[Records contained in a dataset]

======

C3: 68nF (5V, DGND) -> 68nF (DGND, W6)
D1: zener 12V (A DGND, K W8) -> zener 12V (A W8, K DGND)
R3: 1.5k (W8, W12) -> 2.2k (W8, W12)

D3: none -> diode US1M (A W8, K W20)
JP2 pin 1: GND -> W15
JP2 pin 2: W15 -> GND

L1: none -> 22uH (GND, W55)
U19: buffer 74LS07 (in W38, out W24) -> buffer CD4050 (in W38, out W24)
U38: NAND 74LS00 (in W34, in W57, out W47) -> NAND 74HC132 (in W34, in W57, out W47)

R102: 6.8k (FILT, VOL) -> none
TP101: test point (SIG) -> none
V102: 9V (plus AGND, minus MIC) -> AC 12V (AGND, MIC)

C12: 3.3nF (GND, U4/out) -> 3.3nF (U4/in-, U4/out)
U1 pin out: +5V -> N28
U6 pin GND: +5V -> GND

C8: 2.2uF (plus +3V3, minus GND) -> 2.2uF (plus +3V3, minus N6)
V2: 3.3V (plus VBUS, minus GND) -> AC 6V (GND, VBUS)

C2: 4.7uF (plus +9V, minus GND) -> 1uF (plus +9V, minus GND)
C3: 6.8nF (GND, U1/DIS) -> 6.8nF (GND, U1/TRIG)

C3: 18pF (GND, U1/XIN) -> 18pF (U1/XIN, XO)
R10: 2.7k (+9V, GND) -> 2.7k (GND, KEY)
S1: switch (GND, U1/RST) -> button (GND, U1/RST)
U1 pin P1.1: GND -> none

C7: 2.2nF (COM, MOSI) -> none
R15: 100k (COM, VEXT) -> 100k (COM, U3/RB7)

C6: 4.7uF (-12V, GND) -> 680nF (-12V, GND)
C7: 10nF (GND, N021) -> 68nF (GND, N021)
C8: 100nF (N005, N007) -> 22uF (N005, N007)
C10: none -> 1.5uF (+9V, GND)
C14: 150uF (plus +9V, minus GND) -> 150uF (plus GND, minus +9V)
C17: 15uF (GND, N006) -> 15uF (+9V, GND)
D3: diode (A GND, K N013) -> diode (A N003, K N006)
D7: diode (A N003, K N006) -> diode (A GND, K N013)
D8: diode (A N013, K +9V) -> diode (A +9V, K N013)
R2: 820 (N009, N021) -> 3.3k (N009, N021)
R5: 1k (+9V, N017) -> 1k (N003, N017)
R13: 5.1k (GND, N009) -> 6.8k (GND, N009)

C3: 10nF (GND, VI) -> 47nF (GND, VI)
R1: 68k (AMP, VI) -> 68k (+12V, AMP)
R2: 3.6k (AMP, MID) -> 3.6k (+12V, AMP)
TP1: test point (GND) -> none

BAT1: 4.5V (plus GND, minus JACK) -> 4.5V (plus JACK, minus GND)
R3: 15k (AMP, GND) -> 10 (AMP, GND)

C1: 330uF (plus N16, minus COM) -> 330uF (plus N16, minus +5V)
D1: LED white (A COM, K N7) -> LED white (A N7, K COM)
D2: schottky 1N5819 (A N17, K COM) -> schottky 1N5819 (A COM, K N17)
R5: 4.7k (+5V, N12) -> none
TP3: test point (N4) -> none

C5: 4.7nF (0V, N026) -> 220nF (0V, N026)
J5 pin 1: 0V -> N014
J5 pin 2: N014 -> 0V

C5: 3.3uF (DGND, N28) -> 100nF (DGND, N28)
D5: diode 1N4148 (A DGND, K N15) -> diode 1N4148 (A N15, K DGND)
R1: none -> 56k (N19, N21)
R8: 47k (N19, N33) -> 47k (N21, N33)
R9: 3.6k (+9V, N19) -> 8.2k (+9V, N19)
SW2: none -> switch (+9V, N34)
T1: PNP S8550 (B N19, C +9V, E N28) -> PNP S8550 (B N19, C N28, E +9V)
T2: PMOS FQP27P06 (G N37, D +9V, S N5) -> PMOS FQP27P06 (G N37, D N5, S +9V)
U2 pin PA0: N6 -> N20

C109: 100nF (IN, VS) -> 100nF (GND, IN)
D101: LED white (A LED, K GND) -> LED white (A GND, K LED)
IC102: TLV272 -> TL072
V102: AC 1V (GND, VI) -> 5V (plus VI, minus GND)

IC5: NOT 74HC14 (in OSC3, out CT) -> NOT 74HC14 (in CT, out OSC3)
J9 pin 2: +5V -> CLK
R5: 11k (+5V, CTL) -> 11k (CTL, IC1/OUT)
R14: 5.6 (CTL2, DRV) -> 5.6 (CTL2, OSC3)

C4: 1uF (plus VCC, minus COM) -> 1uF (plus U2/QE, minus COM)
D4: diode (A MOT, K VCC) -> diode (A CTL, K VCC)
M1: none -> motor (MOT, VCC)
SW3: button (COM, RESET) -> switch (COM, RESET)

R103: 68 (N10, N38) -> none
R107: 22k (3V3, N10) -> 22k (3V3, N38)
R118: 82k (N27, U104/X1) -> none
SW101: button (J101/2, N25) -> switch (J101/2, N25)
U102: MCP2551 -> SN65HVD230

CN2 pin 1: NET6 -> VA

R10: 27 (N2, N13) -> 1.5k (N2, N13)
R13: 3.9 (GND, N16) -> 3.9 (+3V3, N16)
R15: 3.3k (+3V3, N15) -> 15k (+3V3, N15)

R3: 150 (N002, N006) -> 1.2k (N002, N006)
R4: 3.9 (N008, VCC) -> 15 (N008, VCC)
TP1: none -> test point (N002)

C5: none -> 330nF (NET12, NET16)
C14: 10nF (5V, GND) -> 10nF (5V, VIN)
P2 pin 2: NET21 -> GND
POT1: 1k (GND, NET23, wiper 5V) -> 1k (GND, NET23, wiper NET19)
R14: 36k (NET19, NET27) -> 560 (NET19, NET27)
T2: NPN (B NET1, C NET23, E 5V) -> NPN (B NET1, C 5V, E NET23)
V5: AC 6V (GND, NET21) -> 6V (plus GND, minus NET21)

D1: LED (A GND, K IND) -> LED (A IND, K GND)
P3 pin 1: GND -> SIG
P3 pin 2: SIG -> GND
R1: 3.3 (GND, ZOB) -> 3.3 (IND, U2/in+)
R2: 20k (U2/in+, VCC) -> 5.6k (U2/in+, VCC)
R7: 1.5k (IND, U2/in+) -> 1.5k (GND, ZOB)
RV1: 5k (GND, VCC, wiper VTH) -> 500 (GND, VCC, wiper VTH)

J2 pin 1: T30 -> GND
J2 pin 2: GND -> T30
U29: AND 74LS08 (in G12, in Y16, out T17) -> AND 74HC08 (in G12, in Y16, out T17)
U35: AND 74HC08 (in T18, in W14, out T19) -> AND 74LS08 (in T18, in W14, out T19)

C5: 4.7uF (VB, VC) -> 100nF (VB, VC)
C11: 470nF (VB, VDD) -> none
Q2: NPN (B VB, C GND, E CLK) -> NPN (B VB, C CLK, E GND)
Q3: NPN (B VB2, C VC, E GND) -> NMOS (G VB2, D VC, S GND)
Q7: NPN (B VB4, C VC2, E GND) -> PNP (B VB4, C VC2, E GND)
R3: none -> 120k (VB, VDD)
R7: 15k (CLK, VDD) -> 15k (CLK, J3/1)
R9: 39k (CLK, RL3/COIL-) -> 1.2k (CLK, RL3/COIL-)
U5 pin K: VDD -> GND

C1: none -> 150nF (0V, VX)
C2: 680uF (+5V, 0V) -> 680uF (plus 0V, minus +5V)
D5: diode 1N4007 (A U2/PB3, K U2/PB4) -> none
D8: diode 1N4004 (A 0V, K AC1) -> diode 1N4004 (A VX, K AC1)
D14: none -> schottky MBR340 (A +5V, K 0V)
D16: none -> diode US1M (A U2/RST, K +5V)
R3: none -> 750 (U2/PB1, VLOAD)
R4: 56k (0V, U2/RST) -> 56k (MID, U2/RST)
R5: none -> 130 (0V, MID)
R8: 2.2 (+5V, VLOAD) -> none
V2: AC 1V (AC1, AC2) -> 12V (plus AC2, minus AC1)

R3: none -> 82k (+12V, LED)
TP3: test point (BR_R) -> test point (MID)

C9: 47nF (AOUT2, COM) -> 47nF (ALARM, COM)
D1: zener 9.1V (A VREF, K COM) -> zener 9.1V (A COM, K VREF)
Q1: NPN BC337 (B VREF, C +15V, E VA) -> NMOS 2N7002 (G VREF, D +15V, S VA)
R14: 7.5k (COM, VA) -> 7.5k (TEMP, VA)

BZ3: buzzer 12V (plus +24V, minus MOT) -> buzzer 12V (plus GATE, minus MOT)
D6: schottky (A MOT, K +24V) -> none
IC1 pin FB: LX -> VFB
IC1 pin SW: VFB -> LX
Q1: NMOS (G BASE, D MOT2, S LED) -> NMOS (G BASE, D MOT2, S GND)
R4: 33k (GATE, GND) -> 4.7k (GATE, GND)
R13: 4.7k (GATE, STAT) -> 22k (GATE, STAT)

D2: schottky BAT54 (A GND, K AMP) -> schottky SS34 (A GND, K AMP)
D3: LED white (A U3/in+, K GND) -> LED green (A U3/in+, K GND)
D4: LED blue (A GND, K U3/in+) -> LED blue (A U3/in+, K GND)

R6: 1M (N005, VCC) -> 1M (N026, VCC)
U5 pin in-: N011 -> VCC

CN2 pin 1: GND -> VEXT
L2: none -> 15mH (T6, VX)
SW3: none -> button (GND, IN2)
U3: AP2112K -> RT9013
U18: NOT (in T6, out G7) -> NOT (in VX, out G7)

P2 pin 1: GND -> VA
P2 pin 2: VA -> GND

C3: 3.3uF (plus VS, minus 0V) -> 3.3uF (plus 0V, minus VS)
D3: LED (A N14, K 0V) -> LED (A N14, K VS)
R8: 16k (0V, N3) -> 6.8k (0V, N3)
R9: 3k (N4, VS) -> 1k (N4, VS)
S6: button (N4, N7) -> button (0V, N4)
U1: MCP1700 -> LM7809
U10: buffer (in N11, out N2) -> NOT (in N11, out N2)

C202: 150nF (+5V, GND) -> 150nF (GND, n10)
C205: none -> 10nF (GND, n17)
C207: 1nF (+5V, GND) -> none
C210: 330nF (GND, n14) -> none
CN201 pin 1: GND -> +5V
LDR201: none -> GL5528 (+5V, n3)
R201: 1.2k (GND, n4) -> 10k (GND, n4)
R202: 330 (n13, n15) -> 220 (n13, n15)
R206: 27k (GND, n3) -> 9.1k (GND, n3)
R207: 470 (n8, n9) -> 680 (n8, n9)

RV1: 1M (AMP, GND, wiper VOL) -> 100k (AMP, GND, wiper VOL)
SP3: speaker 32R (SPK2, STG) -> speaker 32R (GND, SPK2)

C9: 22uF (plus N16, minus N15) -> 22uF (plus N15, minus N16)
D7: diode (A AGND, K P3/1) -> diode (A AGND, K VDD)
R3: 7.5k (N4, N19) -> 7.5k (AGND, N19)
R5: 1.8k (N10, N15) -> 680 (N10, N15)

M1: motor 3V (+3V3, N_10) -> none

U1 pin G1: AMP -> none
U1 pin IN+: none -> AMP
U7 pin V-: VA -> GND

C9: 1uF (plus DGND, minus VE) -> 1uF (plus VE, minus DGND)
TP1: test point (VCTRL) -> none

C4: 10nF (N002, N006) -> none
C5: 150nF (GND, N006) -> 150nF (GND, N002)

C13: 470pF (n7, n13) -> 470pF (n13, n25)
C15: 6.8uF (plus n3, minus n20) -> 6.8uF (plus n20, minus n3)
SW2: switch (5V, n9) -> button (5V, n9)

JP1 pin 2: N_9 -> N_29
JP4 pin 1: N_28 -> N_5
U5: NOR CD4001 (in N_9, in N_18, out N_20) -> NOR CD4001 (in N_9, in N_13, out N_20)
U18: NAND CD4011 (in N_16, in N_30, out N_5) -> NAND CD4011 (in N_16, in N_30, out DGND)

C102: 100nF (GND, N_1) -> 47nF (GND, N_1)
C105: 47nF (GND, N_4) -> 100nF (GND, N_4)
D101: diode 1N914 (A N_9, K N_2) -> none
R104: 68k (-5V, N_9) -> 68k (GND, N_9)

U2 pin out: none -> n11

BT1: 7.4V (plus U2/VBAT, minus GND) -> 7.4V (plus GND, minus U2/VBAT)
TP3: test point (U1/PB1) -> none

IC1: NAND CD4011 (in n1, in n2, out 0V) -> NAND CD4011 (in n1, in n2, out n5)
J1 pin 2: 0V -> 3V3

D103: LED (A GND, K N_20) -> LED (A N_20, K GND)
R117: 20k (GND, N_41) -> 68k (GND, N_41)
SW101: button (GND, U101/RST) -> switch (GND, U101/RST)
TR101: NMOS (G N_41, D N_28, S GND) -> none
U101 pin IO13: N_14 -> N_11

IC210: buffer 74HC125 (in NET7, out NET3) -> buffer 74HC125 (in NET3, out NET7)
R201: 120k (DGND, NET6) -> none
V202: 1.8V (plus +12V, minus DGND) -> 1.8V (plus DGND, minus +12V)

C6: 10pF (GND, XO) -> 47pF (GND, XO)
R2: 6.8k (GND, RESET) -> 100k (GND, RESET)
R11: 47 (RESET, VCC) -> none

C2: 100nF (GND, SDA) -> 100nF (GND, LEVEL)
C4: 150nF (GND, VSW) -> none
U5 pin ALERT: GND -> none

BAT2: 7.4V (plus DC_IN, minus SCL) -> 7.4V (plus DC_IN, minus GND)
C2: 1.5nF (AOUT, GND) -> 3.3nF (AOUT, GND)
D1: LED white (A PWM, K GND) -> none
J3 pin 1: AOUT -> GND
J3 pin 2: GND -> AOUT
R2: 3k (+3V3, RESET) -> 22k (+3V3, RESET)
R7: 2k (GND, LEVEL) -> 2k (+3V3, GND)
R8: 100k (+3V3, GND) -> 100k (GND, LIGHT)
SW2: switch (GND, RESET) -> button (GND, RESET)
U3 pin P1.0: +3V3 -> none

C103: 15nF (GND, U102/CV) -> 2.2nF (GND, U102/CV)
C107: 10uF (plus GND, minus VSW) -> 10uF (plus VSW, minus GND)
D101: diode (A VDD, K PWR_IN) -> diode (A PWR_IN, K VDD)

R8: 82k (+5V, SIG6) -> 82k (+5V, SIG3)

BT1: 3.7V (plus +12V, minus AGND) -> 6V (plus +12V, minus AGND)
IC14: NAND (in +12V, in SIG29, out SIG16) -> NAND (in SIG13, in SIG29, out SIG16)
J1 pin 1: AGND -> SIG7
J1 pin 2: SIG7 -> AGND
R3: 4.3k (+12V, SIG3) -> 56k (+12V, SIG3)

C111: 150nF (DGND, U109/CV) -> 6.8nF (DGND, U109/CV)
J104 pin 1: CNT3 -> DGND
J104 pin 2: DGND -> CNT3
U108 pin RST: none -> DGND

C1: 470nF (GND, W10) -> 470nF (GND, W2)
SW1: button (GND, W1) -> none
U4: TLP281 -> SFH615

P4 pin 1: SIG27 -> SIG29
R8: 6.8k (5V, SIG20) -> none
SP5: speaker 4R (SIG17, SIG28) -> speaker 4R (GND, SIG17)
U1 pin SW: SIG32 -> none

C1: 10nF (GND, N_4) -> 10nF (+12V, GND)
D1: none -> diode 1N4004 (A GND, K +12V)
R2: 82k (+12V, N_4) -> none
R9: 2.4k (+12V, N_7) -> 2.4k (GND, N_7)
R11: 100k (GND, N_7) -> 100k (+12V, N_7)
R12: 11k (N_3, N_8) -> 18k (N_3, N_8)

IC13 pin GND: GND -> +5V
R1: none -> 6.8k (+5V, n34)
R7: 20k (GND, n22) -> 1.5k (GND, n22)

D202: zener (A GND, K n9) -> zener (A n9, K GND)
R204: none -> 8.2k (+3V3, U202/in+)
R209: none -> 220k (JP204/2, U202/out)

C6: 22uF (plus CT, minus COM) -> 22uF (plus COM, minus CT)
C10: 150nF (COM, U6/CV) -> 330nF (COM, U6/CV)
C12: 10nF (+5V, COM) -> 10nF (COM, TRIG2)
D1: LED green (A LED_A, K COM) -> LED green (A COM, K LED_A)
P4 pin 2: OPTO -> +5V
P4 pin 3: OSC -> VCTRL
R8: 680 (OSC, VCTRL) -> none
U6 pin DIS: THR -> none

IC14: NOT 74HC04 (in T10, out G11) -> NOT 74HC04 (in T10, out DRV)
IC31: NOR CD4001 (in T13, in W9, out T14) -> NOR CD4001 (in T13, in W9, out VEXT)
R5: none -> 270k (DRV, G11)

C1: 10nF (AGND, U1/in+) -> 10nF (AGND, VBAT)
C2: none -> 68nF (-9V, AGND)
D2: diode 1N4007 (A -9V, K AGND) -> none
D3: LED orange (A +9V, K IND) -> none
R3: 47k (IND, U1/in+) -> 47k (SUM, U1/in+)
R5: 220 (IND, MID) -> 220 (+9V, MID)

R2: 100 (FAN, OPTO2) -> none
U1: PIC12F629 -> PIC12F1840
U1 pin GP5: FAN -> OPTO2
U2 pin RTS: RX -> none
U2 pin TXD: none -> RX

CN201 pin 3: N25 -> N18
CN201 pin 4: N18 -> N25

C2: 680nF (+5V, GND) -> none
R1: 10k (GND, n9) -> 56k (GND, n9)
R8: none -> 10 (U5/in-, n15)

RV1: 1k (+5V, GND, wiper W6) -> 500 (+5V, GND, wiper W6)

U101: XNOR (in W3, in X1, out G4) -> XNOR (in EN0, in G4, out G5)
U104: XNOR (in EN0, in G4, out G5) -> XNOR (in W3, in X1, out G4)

======

WHAT THE TASK ASKS: Using the data above, reproduce exactly the lines between those holding "C5: 4.7uF (VB, VC) -> 100nF (VB, VC)" and "D1: zener 9.1V", inclusive, and no others.

RESPONSE AREA:
C5: 4.7uF (VB, VC) -> 100nF (VB, VC)
C11: 470nF (VB, VDD) -> none
Q2: NPN (B VB, C GND, E CLK) -> NPN (B VB, C CLK, E GND)
Q3: NPN (B VB2, C VC, E GND) -> NMOS (G VB2, D VC, S GND)
Q7: NPN (B VB4, C VC2, E GND) -> PNP (B VB4, C VC2, E GND)
R3: none -> 120k (VB, VDD)
R7: 15k (CLK, VDD) -> 15k (CLK, J3/1)
R9: 39k (CLK, RL3/COIL-) -> 1.2k (CLK, RL3/COIL-)
U5 pin K: VDD -> GND

C1: none -> 150nF (0V, VX)
C2: 680uF (+5V, 0V) -> 680uF (plus 0V, minus +5V)
D5: diode 1N4007 (A U2/PB3, K U2/PB4) -> none
D8: diode 1N4004 (A 0V, K AC1) -> diode 1N4004 (A VX, K AC1)
D14: none -> schottky MBR340 (A +5V, K 0V)
D16: none -> diode US1M (A U2/RST, K +5V)
R3: none -> 750 (U2/PB1, VLOAD)
R4: 56k (0V, U2/RST) -> 56k (MID, U2/RST)
R5: none -> 130 (0V, MID)
R8: 2.2 (+5V, VLOAD) -> none
V2: AC 1V (AC1, AC2) -> 12V (plus AC2, minus AC1)

R3: none -> 82k (+12V, LED)
TP3: test point (BR_R) -> test point (MID)

C9: 47nF (AOUT2, COM) -> 47nF (ALARM, COM)
D1: zener 9.1V (A VREF, K COM) -> zener 9.1V (A COM, K VREF)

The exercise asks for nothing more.